## WHAT TO DO
Because only the text is wanted, repeat the records below exactly and omit the pictures.

## EXERCISE MATERIALS
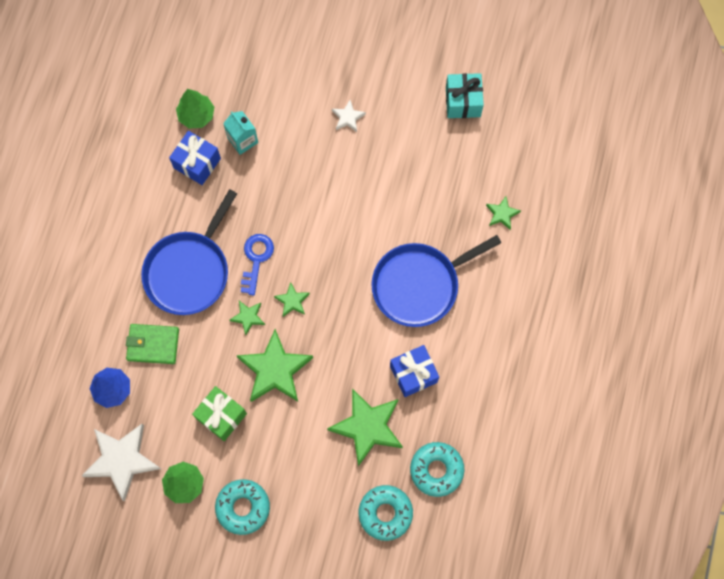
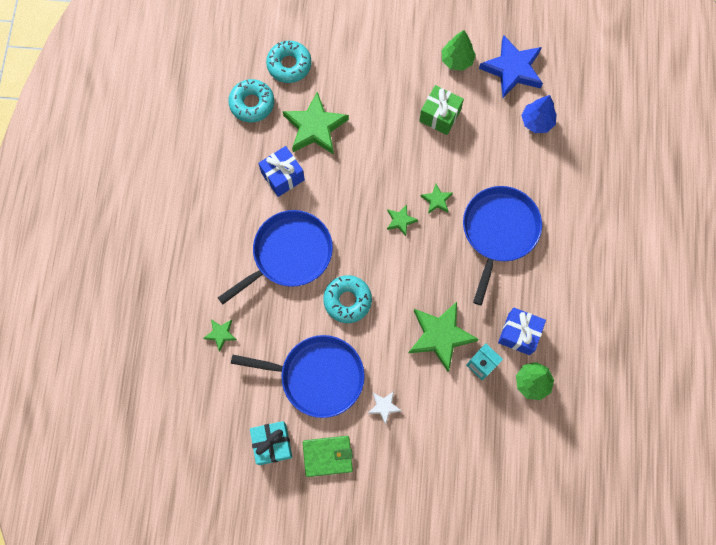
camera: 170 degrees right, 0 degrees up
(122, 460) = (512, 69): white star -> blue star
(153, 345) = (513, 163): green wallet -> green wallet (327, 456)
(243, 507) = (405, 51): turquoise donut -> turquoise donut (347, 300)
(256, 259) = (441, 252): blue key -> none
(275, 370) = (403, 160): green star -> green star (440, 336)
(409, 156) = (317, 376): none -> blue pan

## OUTPUT FOR THIS TASK
camera: 170 degrees right, 0 degrees up
(122, 460) = (512, 69): white star -> blue star
(153, 345) = (513, 163): green wallet -> green wallet (327, 456)
(243, 507) = (405, 51): turquoise donut -> turquoise donut (347, 300)
(256, 259) = (441, 252): blue key -> none
(275, 370) = (403, 160): green star -> green star (440, 336)
(409, 156) = (317, 376): none -> blue pan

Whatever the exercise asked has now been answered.